From the first line to the last, retype the records exactly and skip the pictures.

== Segment start ==

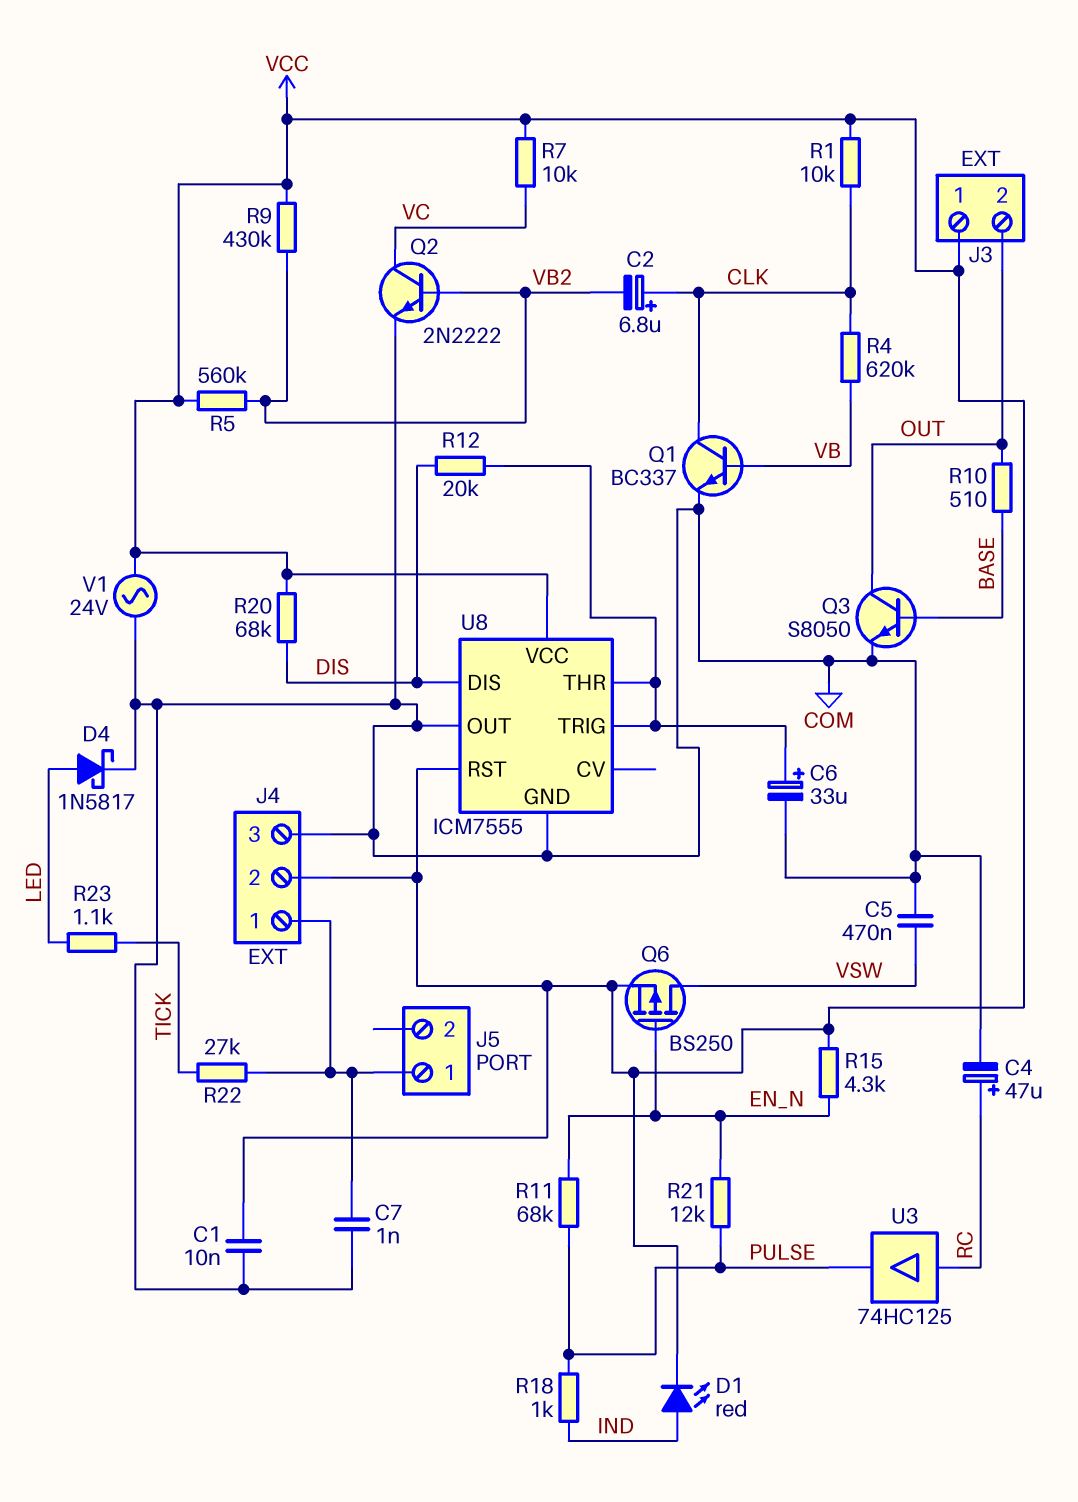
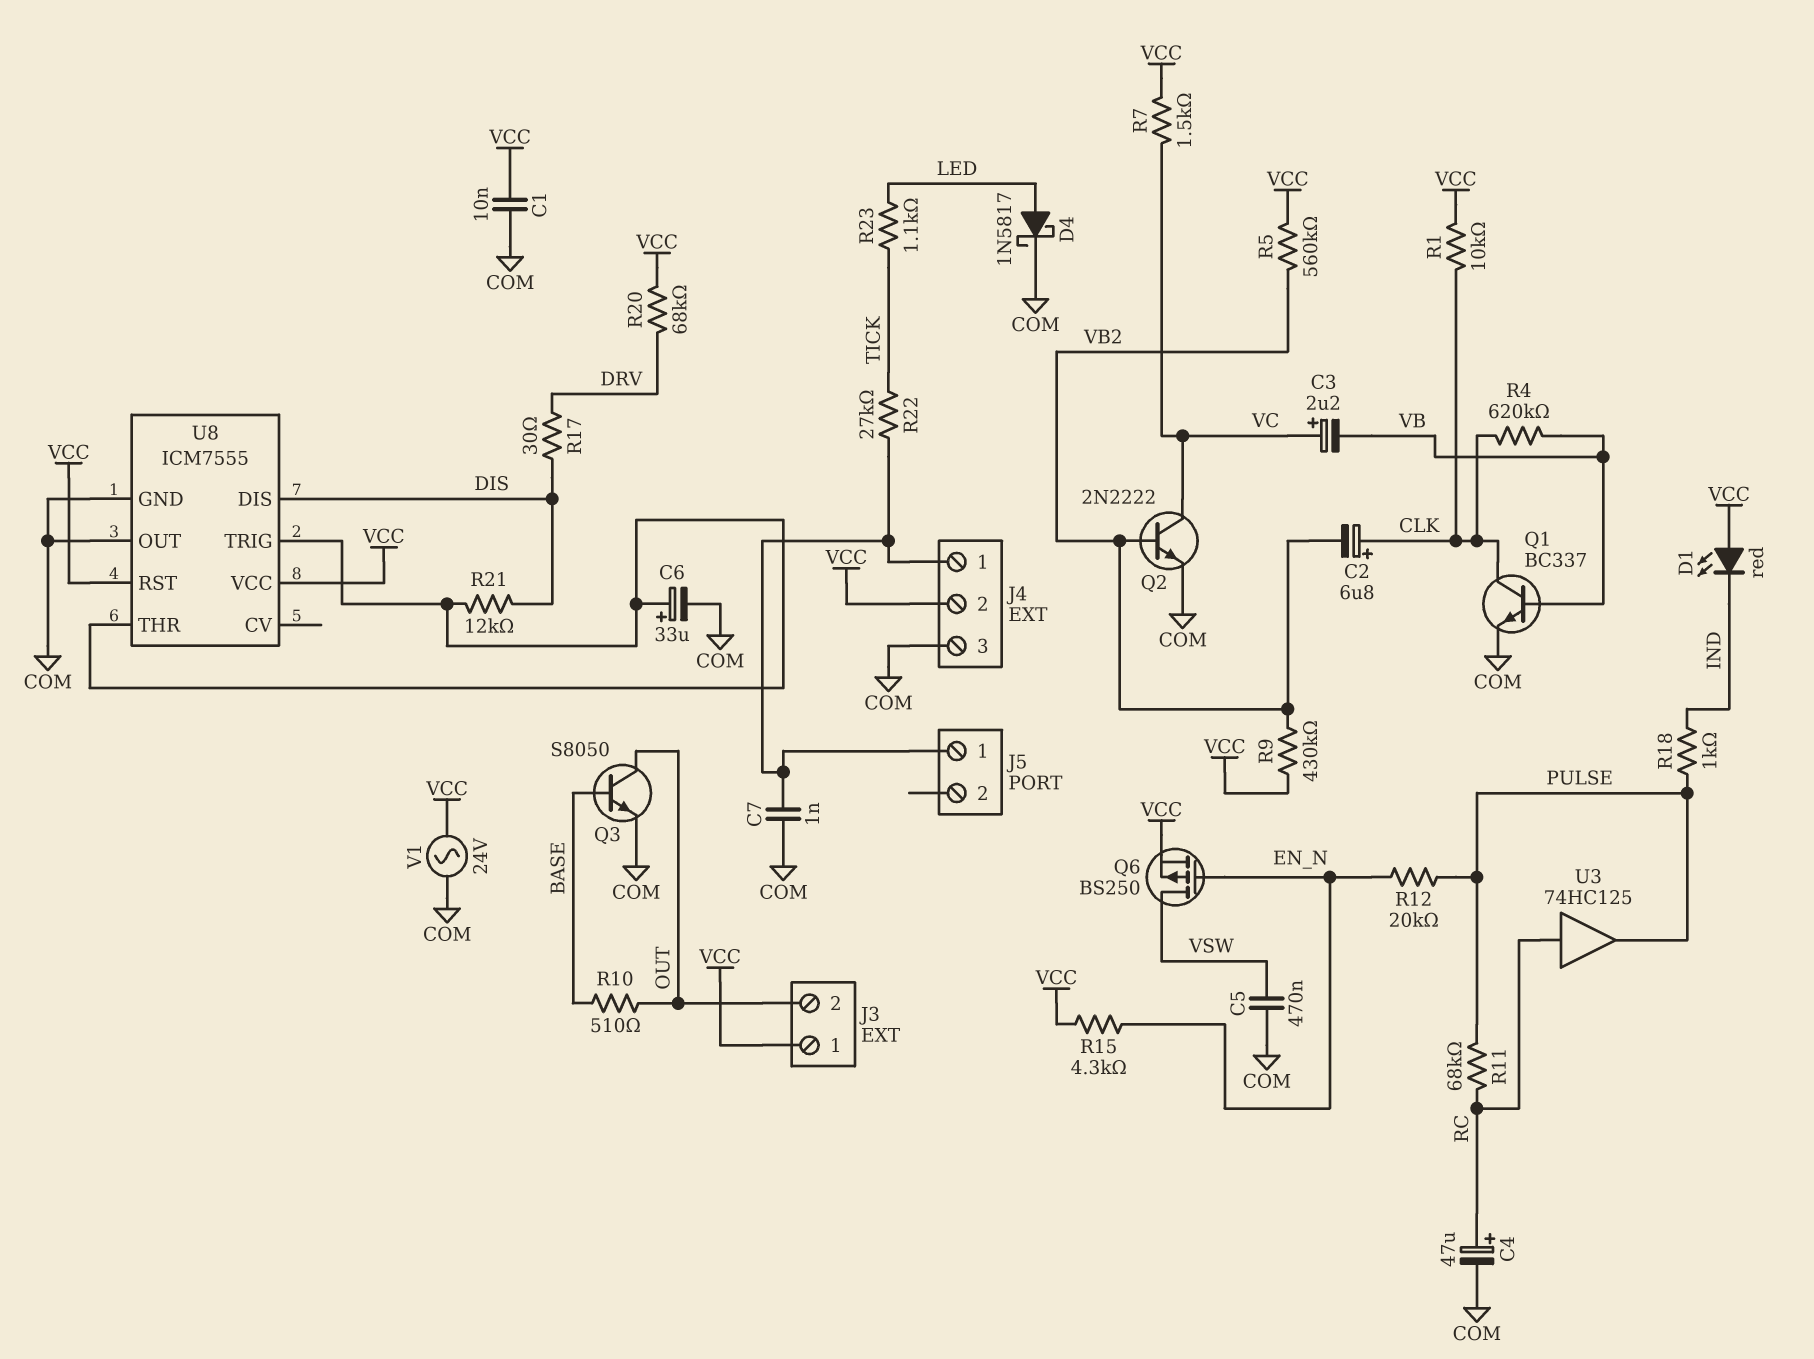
C3: none -> 2.2uF (plus VC, minus VB)
D1: LED red (A IND, K VCC) -> LED red (A VCC, K IND)
R7: 10k (VC, VCC) -> 1.5k (VC, VCC)
R11: 68k (EN_N, PULSE) -> 68k (PULSE, RC)
R12: 20k (DIS, U8/THR) -> 20k (EN_N, PULSE)
R17: none -> 30 (DIS, DRV)
R20: 68k (DIS, VCC) -> 68k (DRV, VCC)
R21: 12k (EN_N, PULSE) -> 12k (DIS, U8/THR)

== Segment end ==

■ **PROBLEM SOLUTION**
C3: none -> 2.2uF (plus VC, minus VB)
D1: LED red (A IND, K VCC) -> LED red (A VCC, K IND)
R7: 10k (VC, VCC) -> 1.5k (VC, VCC)
R11: 68k (EN_N, PULSE) -> 68k (PULSE, RC)
R12: 20k (DIS, U8/THR) -> 20k (EN_N, PULSE)
R17: none -> 30 (DIS, DRV)
R20: 68k (DIS, VCC) -> 68k (DRV, VCC)
R21: 12k (EN_N, PULSE) -> 12k (DIS, U8/THR)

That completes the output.